* **Dataset entries**
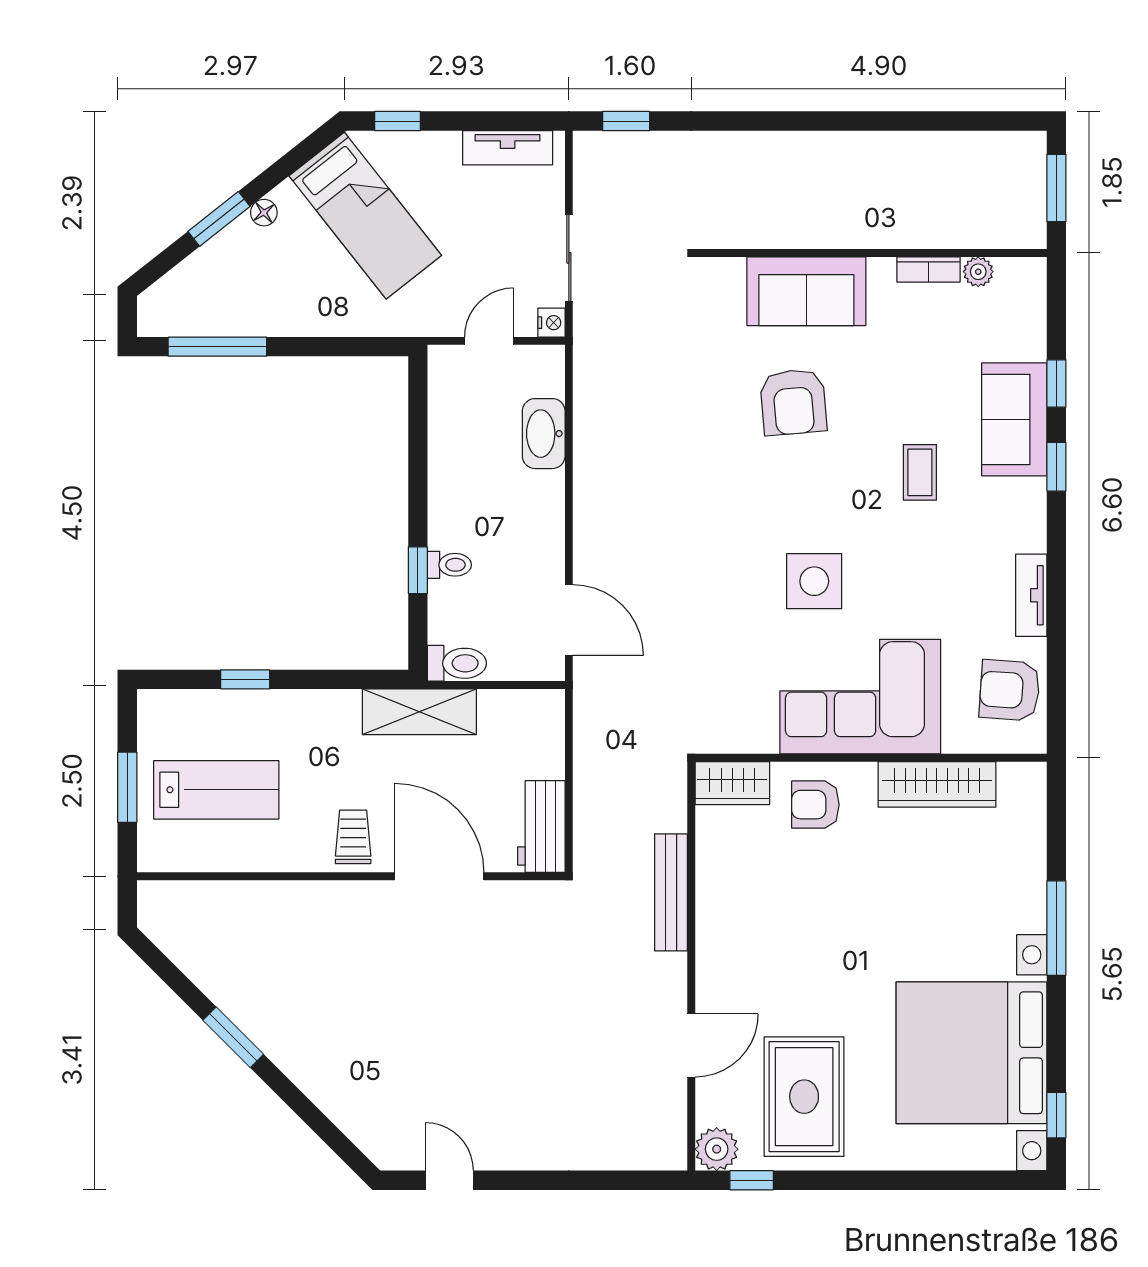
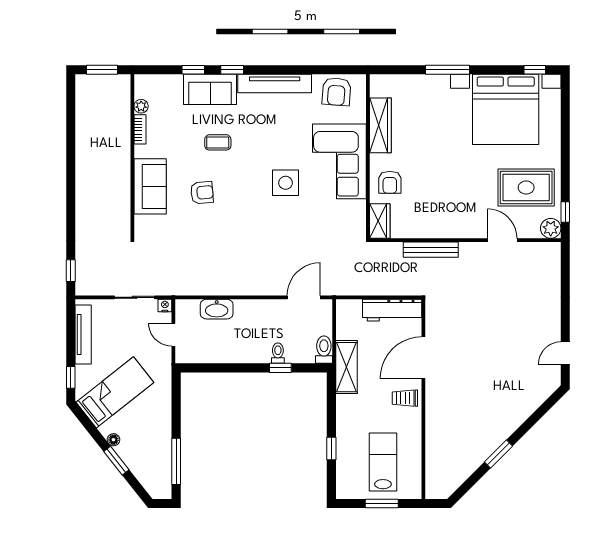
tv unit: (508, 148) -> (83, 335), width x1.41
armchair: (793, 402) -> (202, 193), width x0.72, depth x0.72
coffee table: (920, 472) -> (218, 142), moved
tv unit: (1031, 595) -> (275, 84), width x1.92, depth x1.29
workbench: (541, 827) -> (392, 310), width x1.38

* **WORK REQUIRED**
Restate the entries verbatim, without pictures.

* **COMPLETED EXERCISE**
tv unit: (508, 148) -> (83, 335), width x1.41
armchair: (793, 402) -> (202, 193), width x0.72, depth x0.72
coffee table: (920, 472) -> (218, 142), moved
tv unit: (1031, 595) -> (275, 84), width x1.92, depth x1.29
workbench: (541, 827) -> (392, 310), width x1.38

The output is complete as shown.